Exercise inputs:
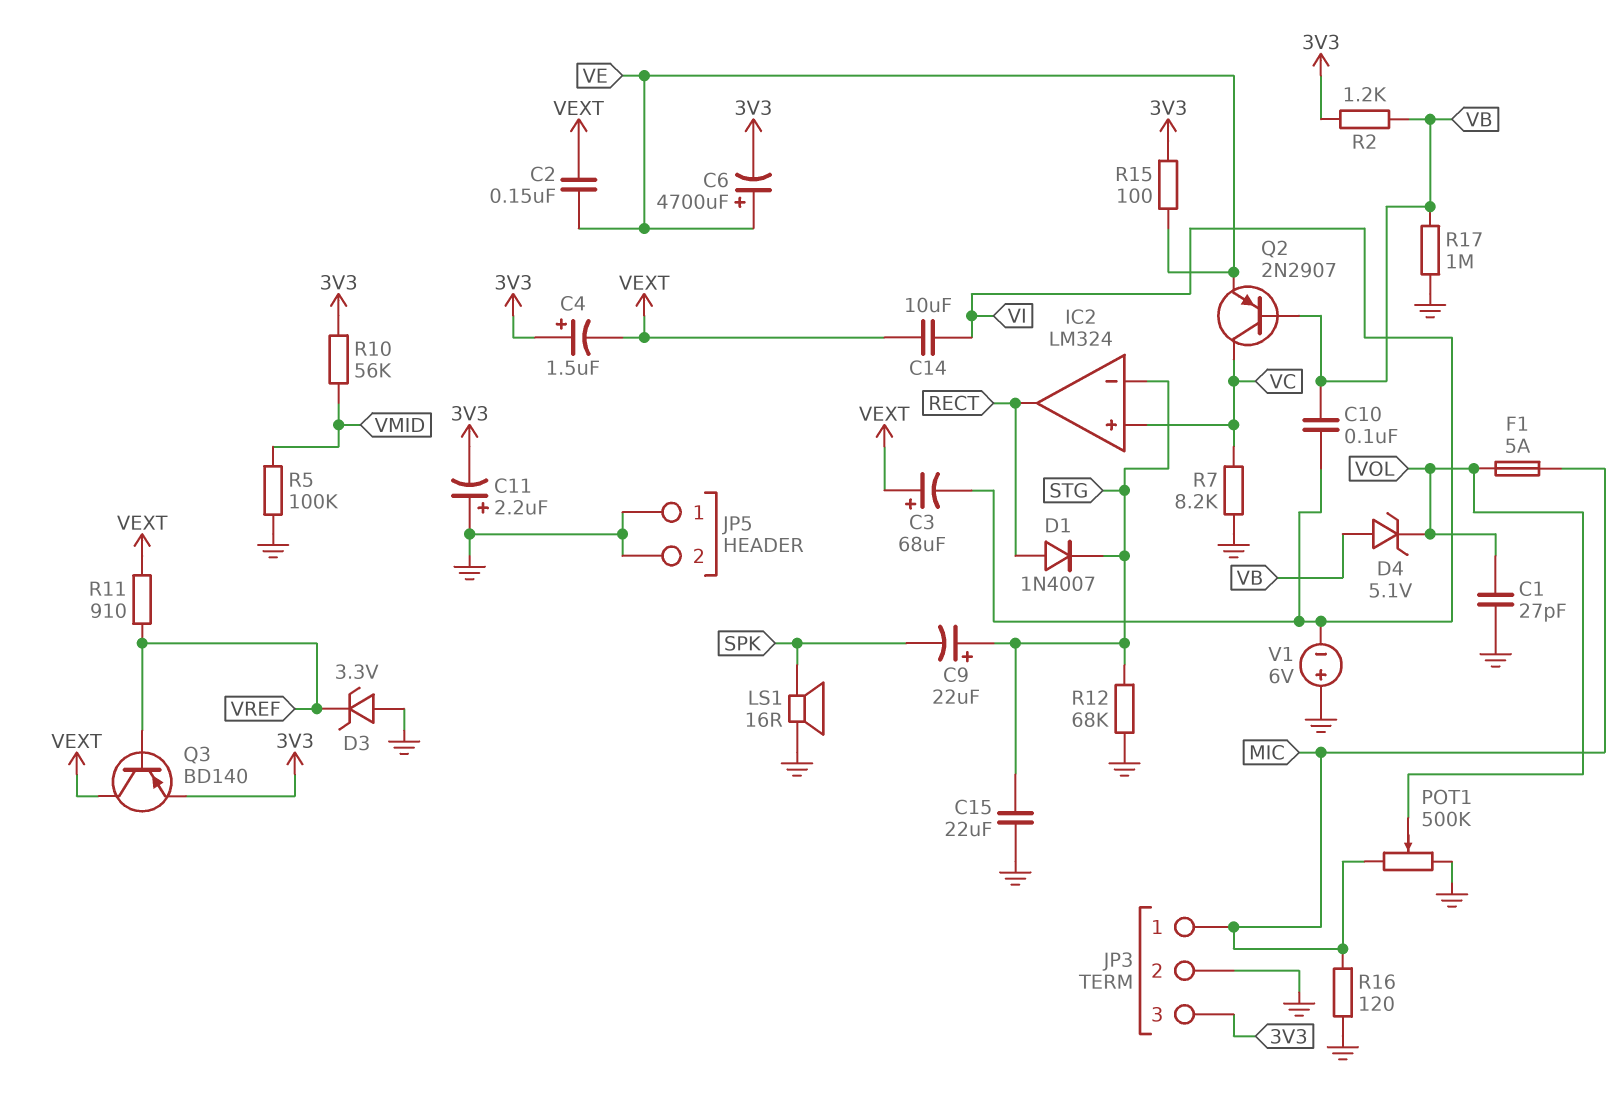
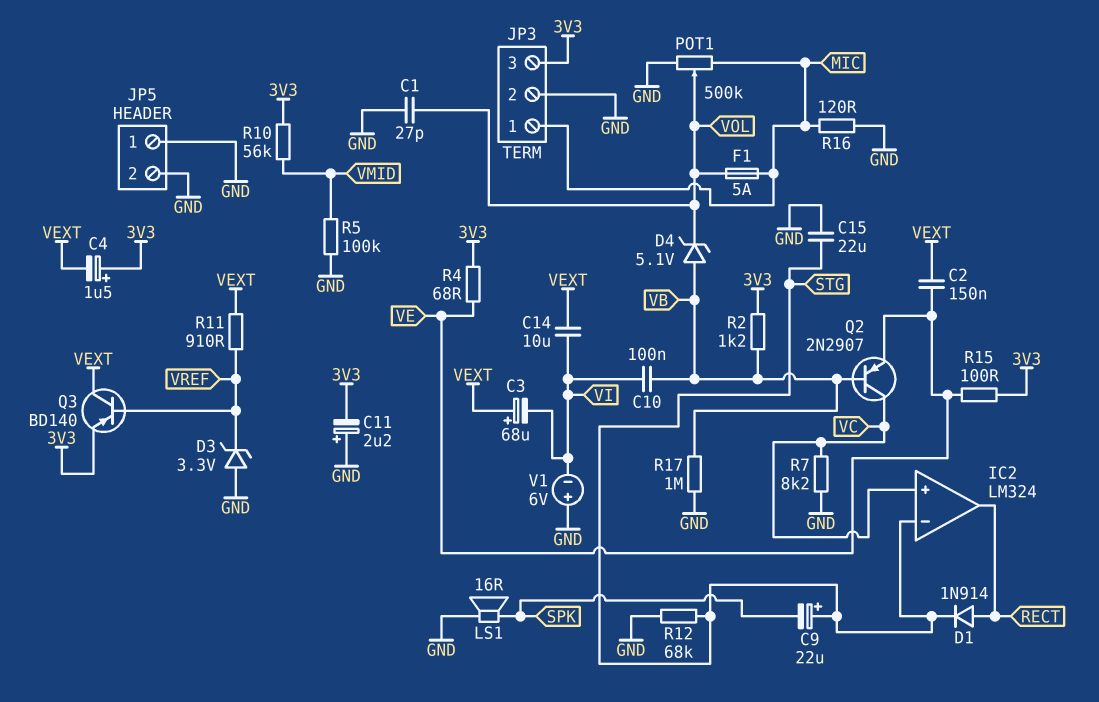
C6: 4700uF (plus VE, minus 3V3) -> none
D1: diode 1N4007 (A RECT, K STG) -> diode 1N914 (A RECT, K STG)
R4: none -> 68 (3V3, VE)

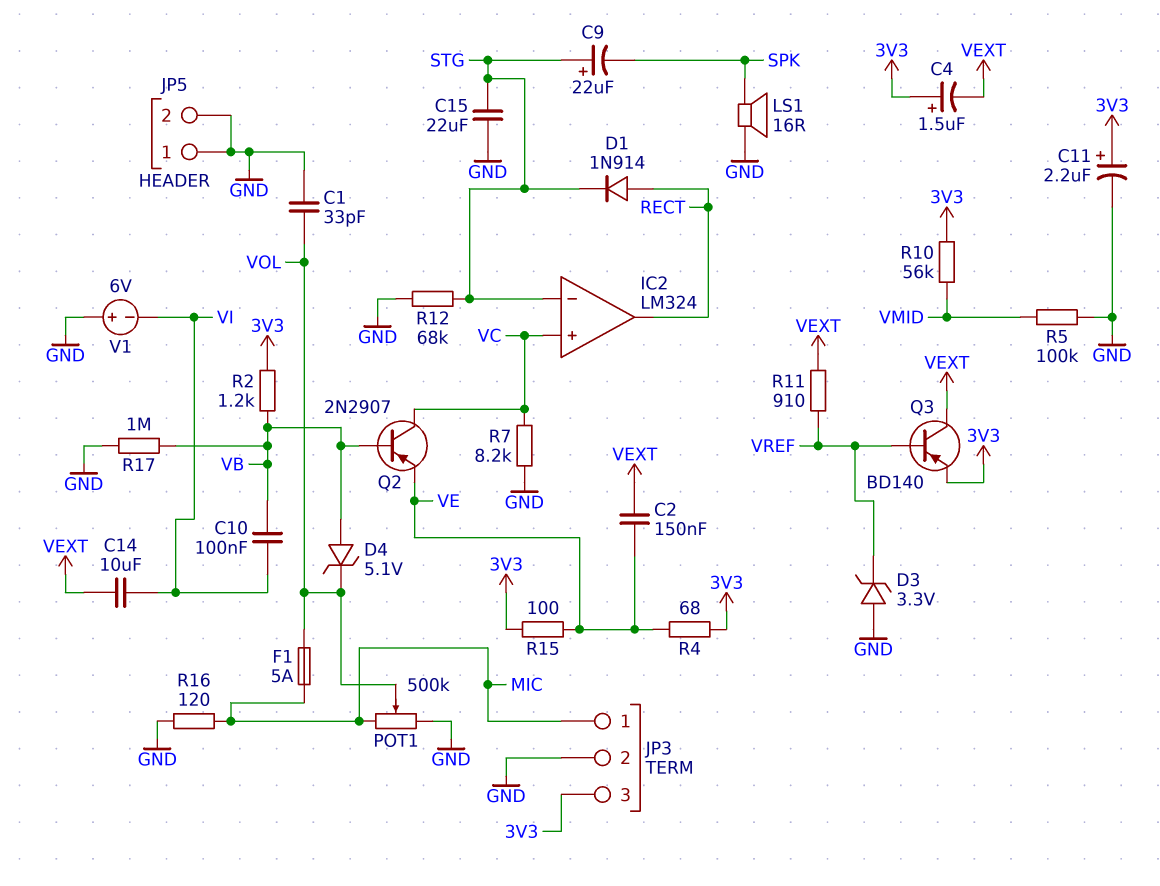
C1: 27pF (GND, VOL) -> 33pF (GND, VOL)
C3: 68uF (plus VEXT, minus VI) -> none
C11: 2.2uF (plus GND, minus 3V3) -> 2.2uF (plus 3V3, minus GND)

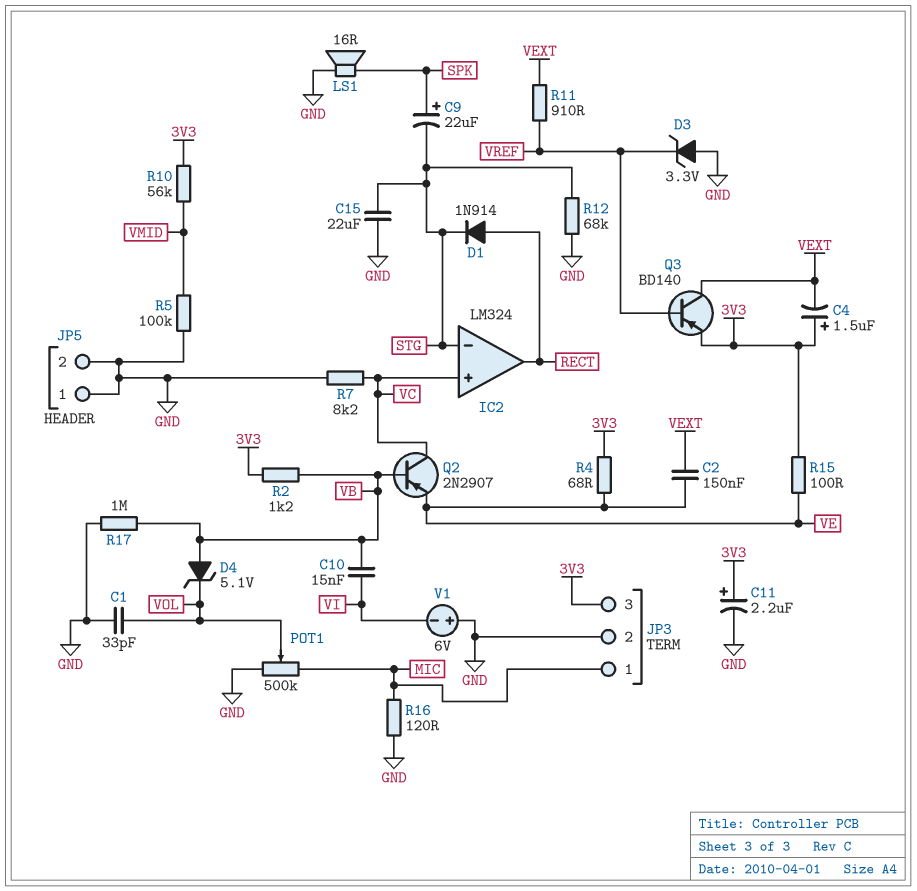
C9: 22uF (plus STG, minus SPK) -> 22uF (plus SPK, minus STG)
C10: 100nF (VB, VI) -> 15nF (VB, VI)
C14: 10uF (VEXT, VI) -> none
F1: 5A (MIC, VOL) -> none

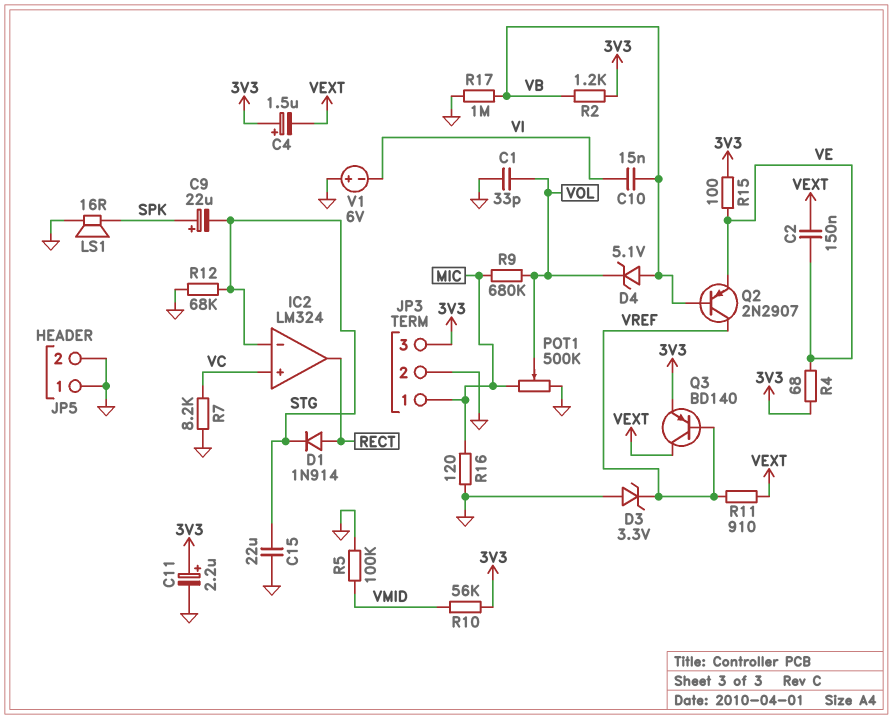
Q2: PNP 2N2907 (B VB, C VC, E VE) -> PNP 2N2907 (B VB, C VREF, E VE)
R9: none -> 680k (MIC, VOL)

What you are asked to do: Leave every picture out and set down exactly the lines running from the one with "C3: 68uF (plus VEXT, minus VI) -> none" to the last line of the material above.

Response to the exercise:
C3: 68uF (plus VEXT, minus VI) -> none
C11: 2.2uF (plus GND, minus 3V3) -> 2.2uF (plus 3V3, minus GND)

C9: 22uF (plus STG, minus SPK) -> 22uF (plus SPK, minus STG)
C10: 100nF (VB, VI) -> 15nF (VB, VI)
C14: 10uF (VEXT, VI) -> none
F1: 5A (MIC, VOL) -> none

Q2: PNP 2N2907 (B VB, C VC, E VE) -> PNP 2N2907 (B VB, C VREF, E VE)
R9: none -> 680k (MIC, VOL)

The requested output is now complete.